Make an exact copy of every entry below, with the pictures left out.

===== Material for the task =====

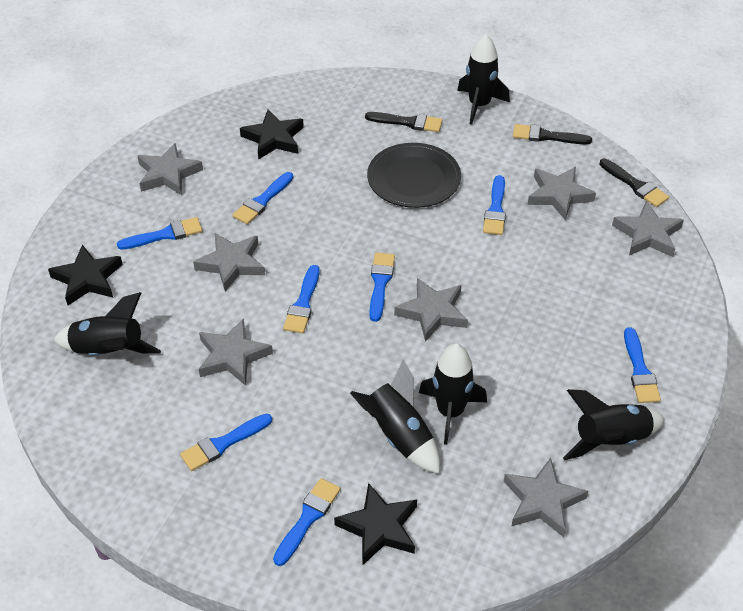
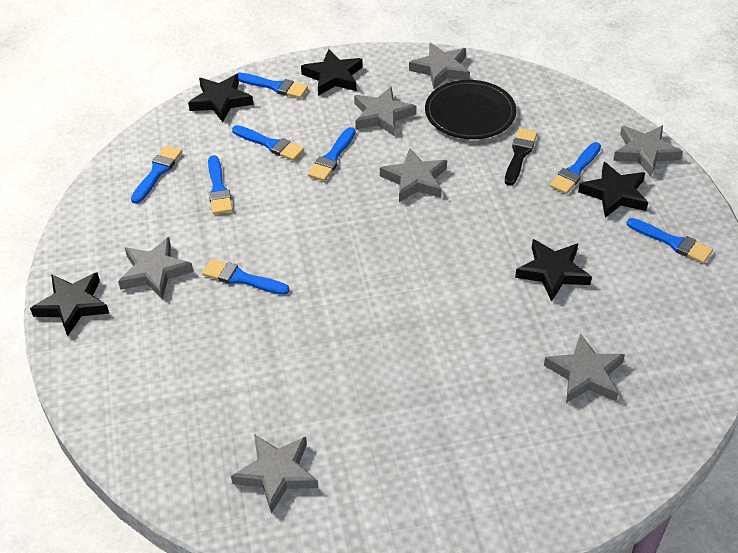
black brush: 3 -> 1
black rocket: 5 -> 0
black star: 3 -> 5

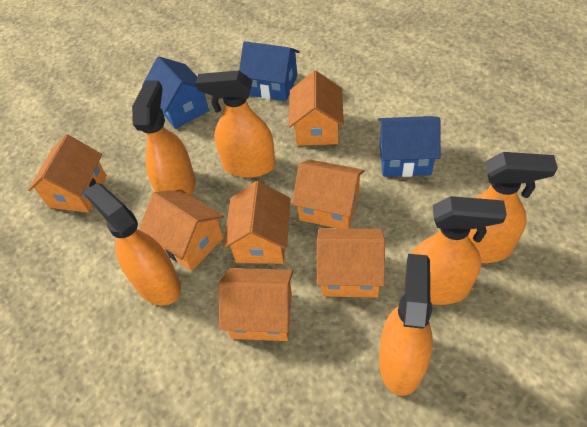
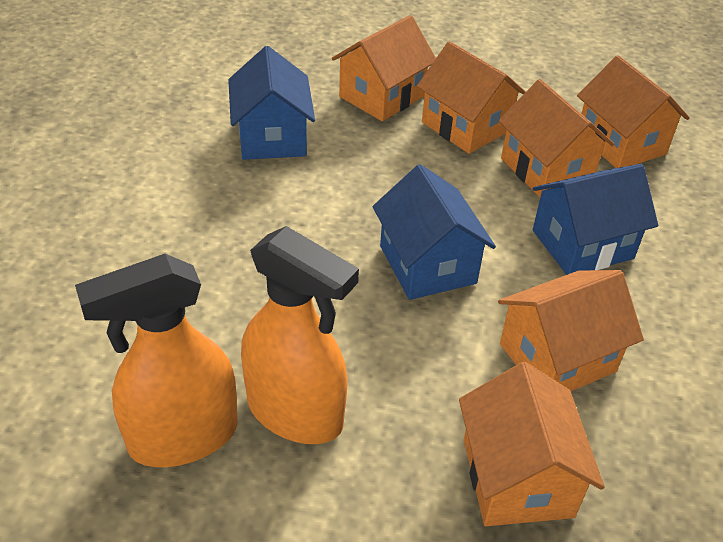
orange house: 7 -> 6
orange spray bottle: 6 -> 2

=====

*Reply to the task*.
black brush: 3 -> 1
black rocket: 5 -> 0
black star: 3 -> 5

orange house: 7 -> 6
orange spray bottle: 6 -> 2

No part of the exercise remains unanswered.